▶ Dataset excerpts
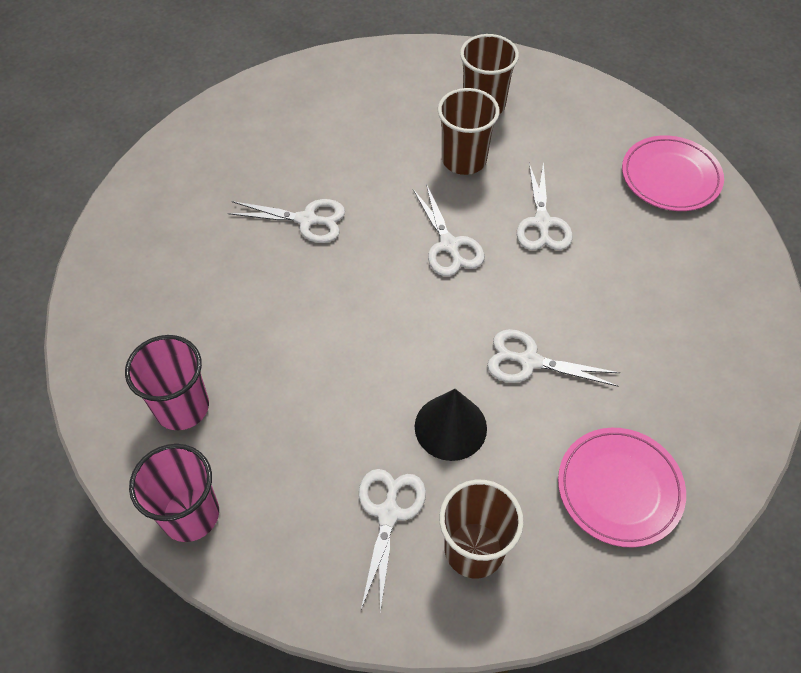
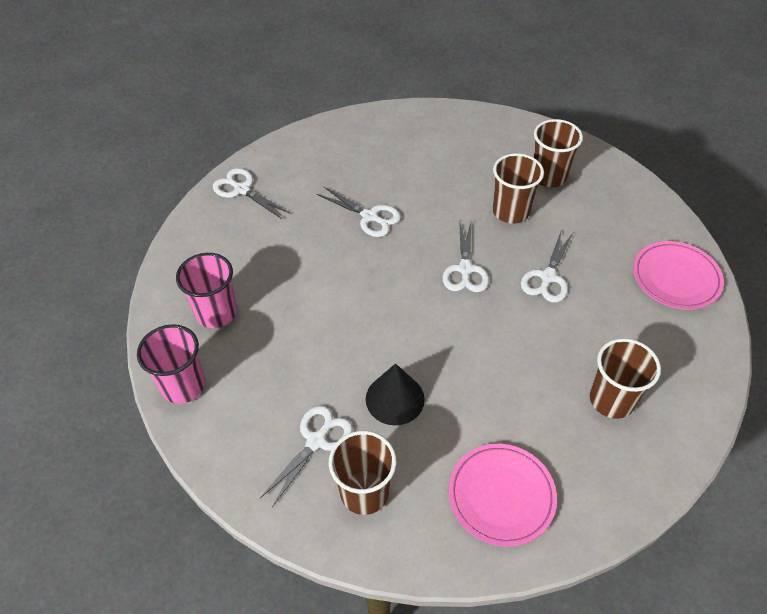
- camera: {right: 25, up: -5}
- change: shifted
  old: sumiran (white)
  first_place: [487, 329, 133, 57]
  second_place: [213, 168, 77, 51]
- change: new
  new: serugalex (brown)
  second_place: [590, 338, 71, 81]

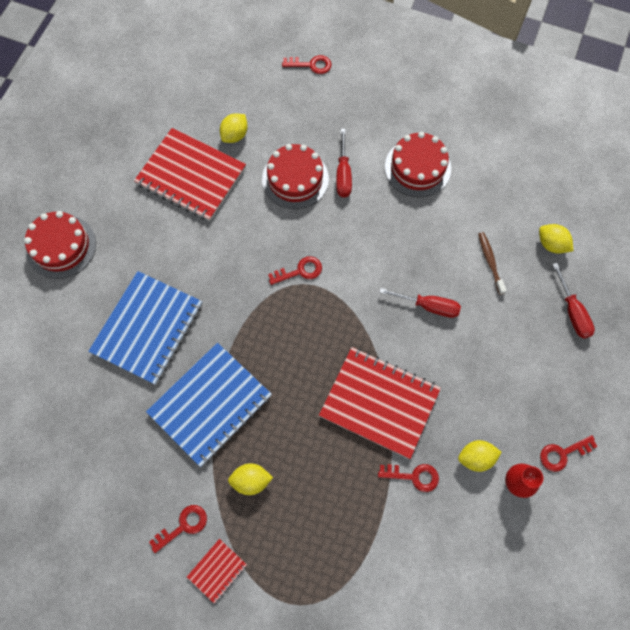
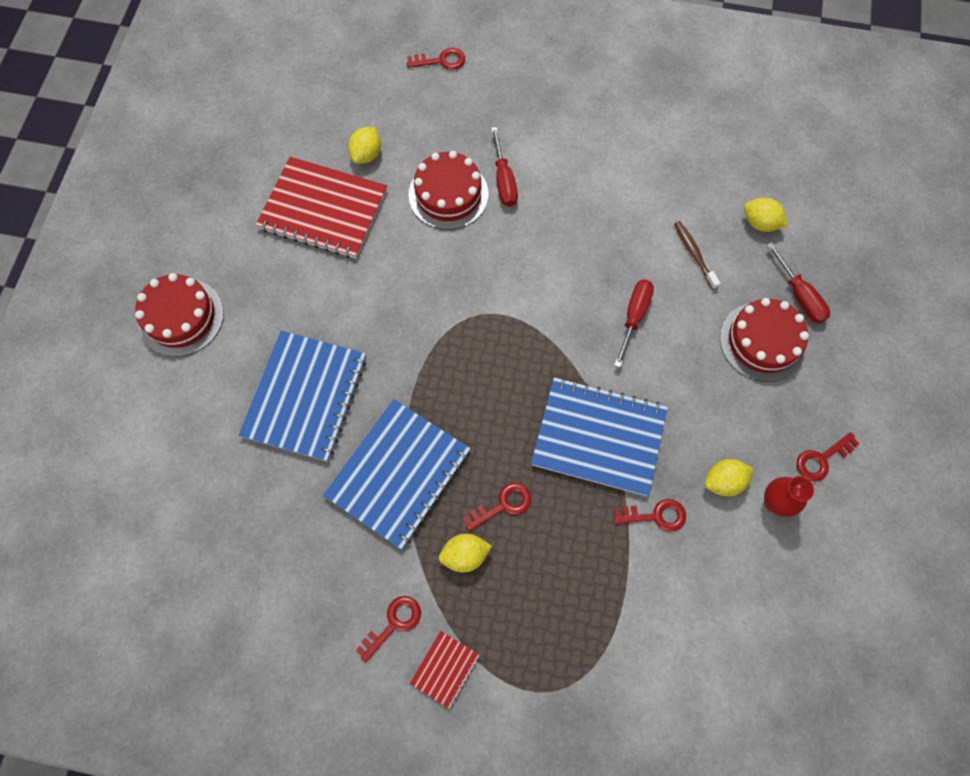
- camera: {right: -10, up: 0}
- change: shifted
  old: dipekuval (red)
  first_place: [268, 256, 54, 29]
  second_place: [463, 483, 68, 48]
- change: repainted
  old: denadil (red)
  new: denadil (blue)
  first_place: [319, 347, 122, 112]
  second_place: [531, 377, 137, 119]
- change: rotated
  old: kenivudin (red)
  first_place: [379, 288, 82, 30]
  second_place: [614, 280, 40, 87]
  degrees: -75
- change: shifted
  old: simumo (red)
  first_place: [385, 132, 66, 65]
  second_place: [720, 298, 89, 84]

▶ Task directions
Set the pictures aside and repeat only the lines from the one containing "second_place: [590, 338, 71, 81]" through the last line of the entries above, exactly as they stand.

▶ Answer to the problem
  second_place: [590, 338, 71, 81]

- camera: {right: -10, up: 0}
- change: shifted
  old: dipekuval (red)
  first_place: [268, 256, 54, 29]
  second_place: [463, 483, 68, 48]
- change: repainted
  old: denadil (red)
  new: denadil (blue)
  first_place: [319, 347, 122, 112]
  second_place: [531, 377, 137, 119]
- change: rotated
  old: kenivudin (red)
  first_place: [379, 288, 82, 30]
  second_place: [614, 280, 40, 87]
  degrees: -75
- change: shifted
  old: simumo (red)
  first_place: [385, 132, 66, 65]
  second_place: [720, 298, 89, 84]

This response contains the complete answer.